The answer is to be an exact copy of the lines below running from the line with "pink pawn [273,239,309,290] -> none" down to the line with "none -> turquoise box [590,606,660,682]", both ends included, and nothing more.

Stored data
______

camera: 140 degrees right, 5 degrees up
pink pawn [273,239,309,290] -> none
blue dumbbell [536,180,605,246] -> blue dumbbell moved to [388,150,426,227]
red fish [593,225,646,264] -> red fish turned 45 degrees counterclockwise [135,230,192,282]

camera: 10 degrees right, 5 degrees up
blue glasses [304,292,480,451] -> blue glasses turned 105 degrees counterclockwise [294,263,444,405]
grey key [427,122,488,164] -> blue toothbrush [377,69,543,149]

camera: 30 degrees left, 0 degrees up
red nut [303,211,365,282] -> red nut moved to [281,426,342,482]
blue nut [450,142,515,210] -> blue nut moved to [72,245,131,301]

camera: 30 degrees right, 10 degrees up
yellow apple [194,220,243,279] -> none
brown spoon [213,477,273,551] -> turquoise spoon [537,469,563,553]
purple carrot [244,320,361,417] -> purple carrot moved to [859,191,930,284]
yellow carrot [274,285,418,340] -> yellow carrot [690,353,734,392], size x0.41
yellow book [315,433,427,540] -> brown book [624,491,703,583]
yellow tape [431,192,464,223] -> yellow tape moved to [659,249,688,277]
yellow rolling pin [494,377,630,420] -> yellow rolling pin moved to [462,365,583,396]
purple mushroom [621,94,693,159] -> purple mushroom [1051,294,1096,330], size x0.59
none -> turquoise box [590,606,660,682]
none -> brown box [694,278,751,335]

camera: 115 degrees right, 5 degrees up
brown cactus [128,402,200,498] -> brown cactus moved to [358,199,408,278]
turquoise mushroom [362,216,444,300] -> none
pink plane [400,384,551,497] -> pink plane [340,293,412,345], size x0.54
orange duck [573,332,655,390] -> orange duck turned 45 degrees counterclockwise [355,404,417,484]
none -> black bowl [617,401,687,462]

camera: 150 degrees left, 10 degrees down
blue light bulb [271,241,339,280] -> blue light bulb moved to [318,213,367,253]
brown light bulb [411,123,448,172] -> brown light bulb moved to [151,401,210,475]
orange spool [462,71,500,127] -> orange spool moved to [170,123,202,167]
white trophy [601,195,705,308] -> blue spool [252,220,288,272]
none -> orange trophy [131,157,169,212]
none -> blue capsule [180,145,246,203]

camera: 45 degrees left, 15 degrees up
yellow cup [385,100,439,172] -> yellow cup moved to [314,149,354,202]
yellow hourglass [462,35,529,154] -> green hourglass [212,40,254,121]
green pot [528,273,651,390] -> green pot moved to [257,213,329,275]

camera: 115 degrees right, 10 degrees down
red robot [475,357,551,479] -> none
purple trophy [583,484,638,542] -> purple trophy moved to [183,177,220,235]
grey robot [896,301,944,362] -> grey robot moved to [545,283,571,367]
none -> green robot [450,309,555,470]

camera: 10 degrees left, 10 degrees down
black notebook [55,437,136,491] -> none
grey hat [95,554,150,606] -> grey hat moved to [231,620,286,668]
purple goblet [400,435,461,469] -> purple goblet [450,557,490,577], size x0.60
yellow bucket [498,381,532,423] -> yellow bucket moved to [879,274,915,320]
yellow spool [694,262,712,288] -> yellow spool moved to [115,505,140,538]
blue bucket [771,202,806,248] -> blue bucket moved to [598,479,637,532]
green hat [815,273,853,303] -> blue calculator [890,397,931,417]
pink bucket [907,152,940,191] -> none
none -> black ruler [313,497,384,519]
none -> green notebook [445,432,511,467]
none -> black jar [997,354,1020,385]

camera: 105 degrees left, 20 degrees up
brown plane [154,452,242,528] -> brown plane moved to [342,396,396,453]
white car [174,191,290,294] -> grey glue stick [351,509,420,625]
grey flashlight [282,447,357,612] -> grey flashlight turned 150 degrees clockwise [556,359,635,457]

______

> **Solved problem**:
pink pawn [273,239,309,290] -> none
blue dumbbell [536,180,605,246] -> blue dumbbell moved to [388,150,426,227]
red fish [593,225,646,264] -> red fish turned 45 degrees counterclockwise [135,230,192,282]

camera: 10 degrees right, 5 degrees up
blue glasses [304,292,480,451] -> blue glasses turned 105 degrees counterclockwise [294,263,444,405]
grey key [427,122,488,164] -> blue toothbrush [377,69,543,149]

camera: 30 degrees left, 0 degrees up
red nut [303,211,365,282] -> red nut moved to [281,426,342,482]
blue nut [450,142,515,210] -> blue nut moved to [72,245,131,301]

camera: 30 degrees right, 10 degrees up
yellow apple [194,220,243,279] -> none
brown spoon [213,477,273,551] -> turquoise spoon [537,469,563,553]
purple carrot [244,320,361,417] -> purple carrot moved to [859,191,930,284]
yellow carrot [274,285,418,340] -> yellow carrot [690,353,734,392], size x0.41
yellow book [315,433,427,540] -> brown book [624,491,703,583]
yellow tape [431,192,464,223] -> yellow tape moved to [659,249,688,277]
yellow rolling pin [494,377,630,420] -> yellow rolling pin moved to [462,365,583,396]
purple mushroom [621,94,693,159] -> purple mushroom [1051,294,1096,330], size x0.59
none -> turquoise box [590,606,660,682]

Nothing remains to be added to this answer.